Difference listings
-- -- --
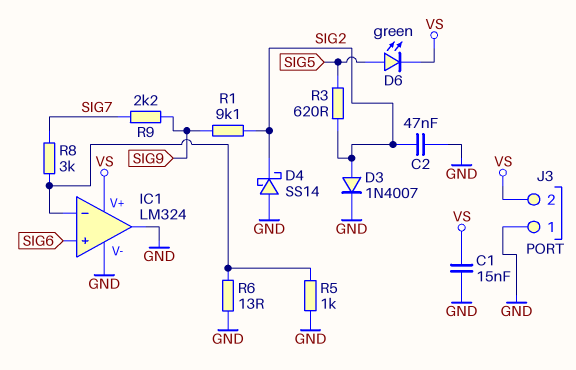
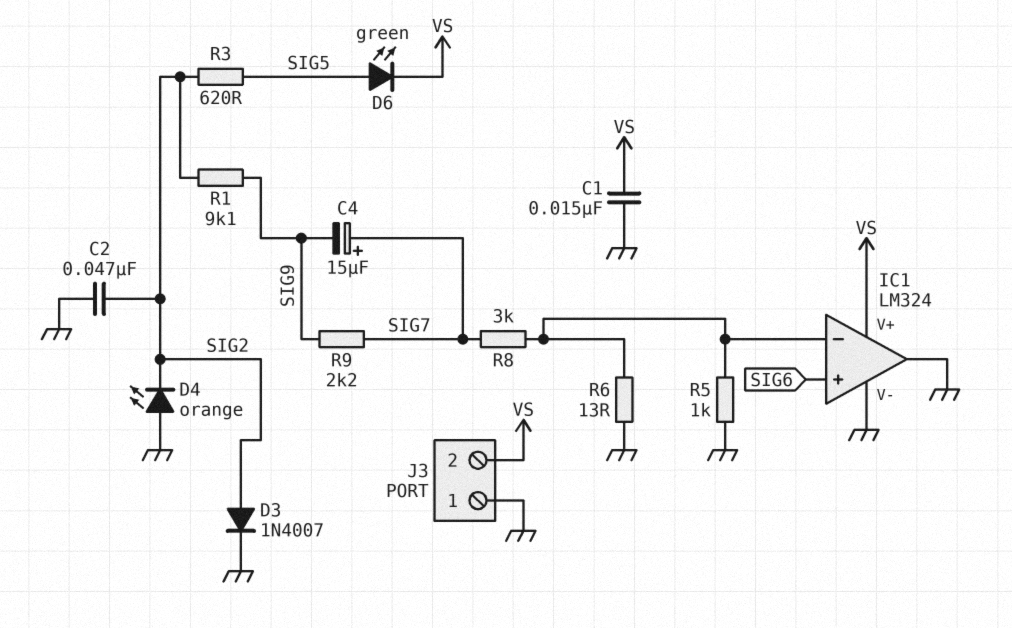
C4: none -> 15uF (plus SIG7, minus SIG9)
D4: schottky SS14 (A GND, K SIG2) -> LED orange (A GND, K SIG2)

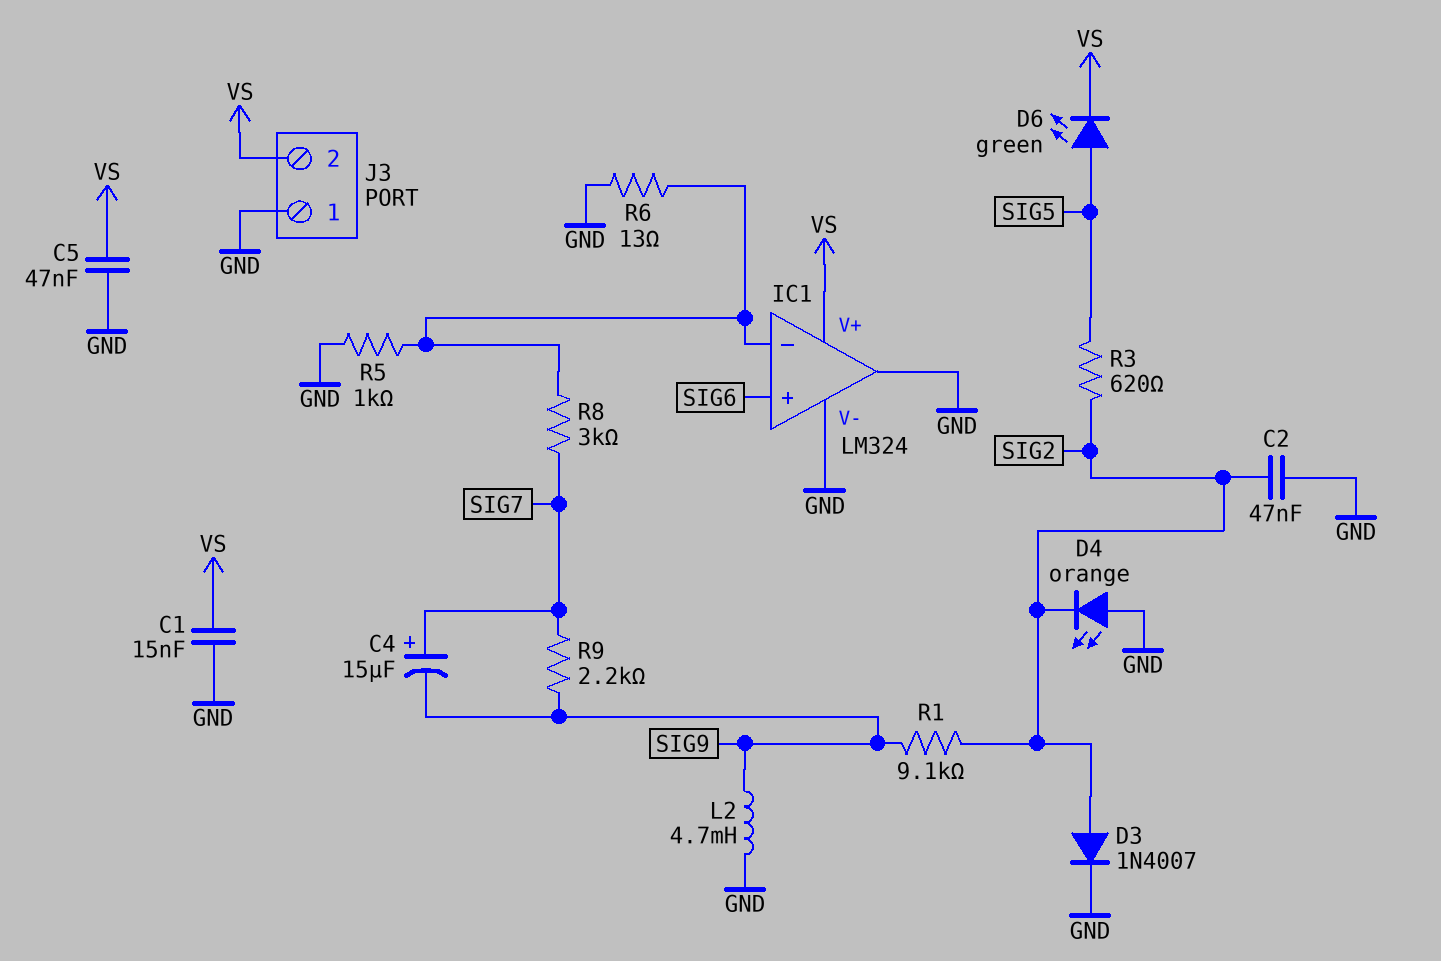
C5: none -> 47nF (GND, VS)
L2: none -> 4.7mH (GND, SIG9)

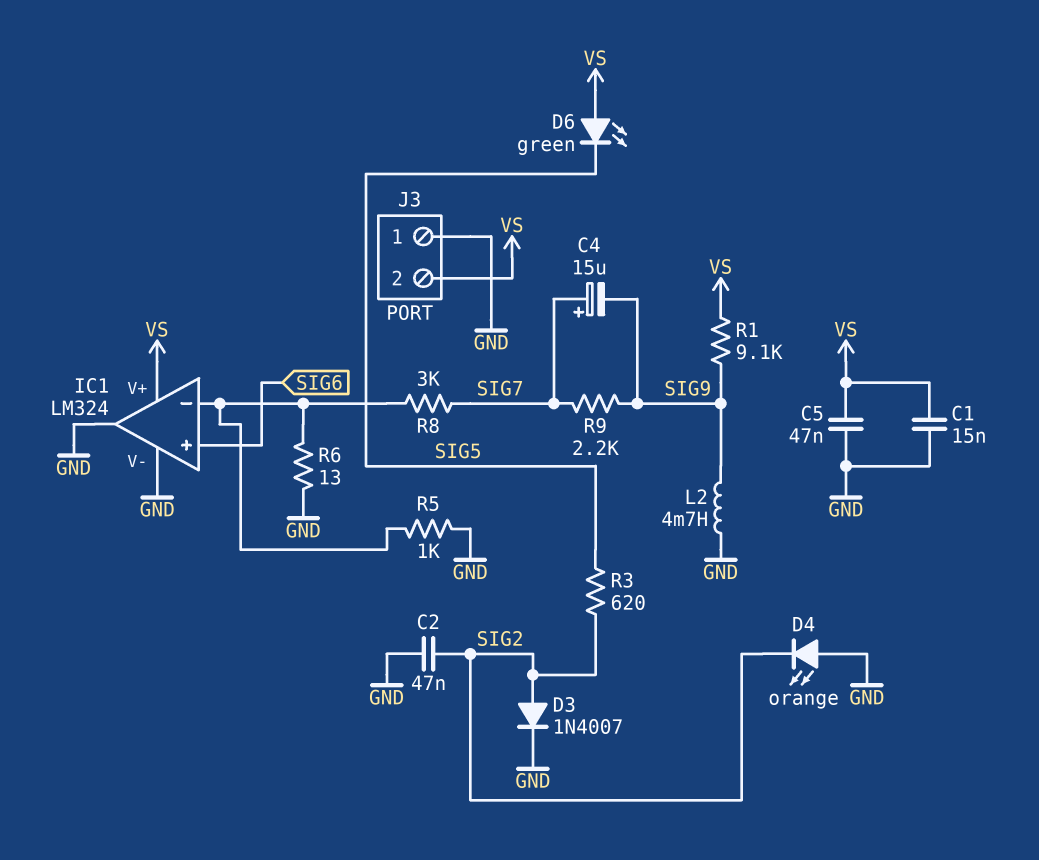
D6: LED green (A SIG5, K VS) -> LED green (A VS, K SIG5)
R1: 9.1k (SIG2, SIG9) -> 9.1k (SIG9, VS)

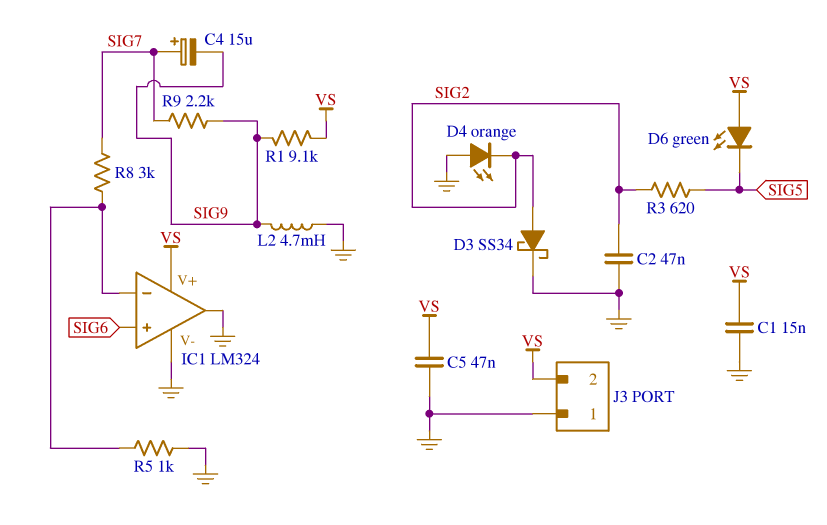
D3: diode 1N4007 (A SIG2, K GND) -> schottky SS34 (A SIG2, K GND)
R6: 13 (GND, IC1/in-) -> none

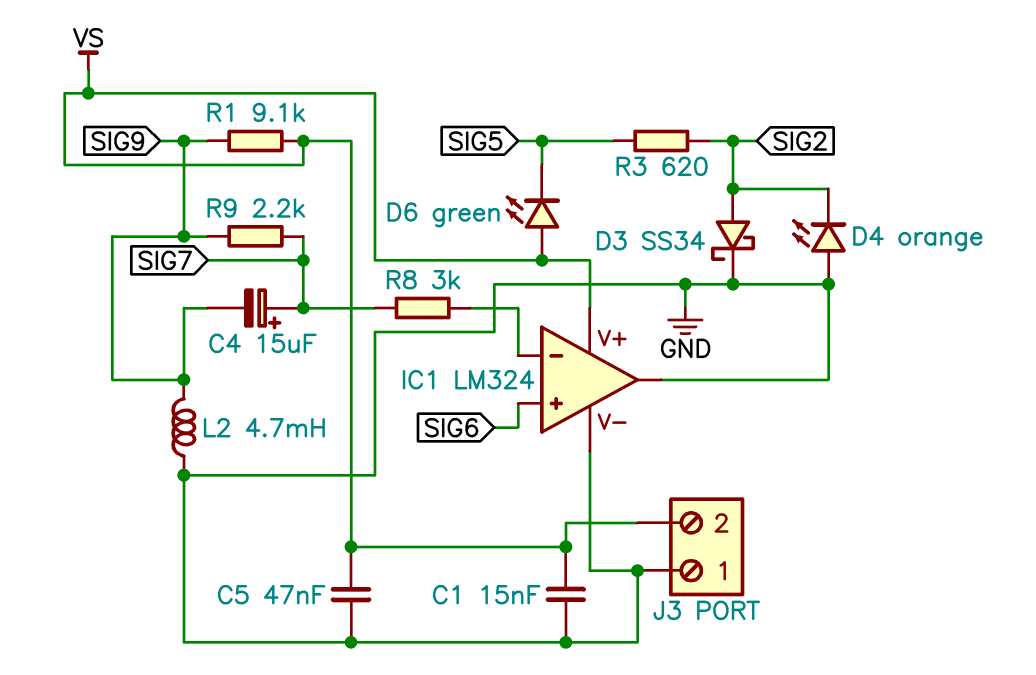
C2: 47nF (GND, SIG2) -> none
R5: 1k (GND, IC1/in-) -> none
-- -- --
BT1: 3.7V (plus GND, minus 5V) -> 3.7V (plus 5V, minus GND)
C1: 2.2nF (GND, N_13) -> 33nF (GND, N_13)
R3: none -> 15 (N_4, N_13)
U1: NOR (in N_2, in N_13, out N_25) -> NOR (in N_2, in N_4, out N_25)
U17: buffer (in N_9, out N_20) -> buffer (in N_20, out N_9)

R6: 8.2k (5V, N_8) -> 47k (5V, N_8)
-- -- --
Your task is to copy each line of the data above that holds "none".

C4: none -> 15uF (plus SIG7, minus SIG9)
C5: none -> 47nF (GND, VS)
L2: none -> 4.7mH (GND, SIG9)
R6: 13 (GND, IC1/in-) -> none
C2: 47nF (GND, SIG2) -> none
R5: 1k (GND, IC1/in-) -> none
R3: none -> 15 (N_4, N_13)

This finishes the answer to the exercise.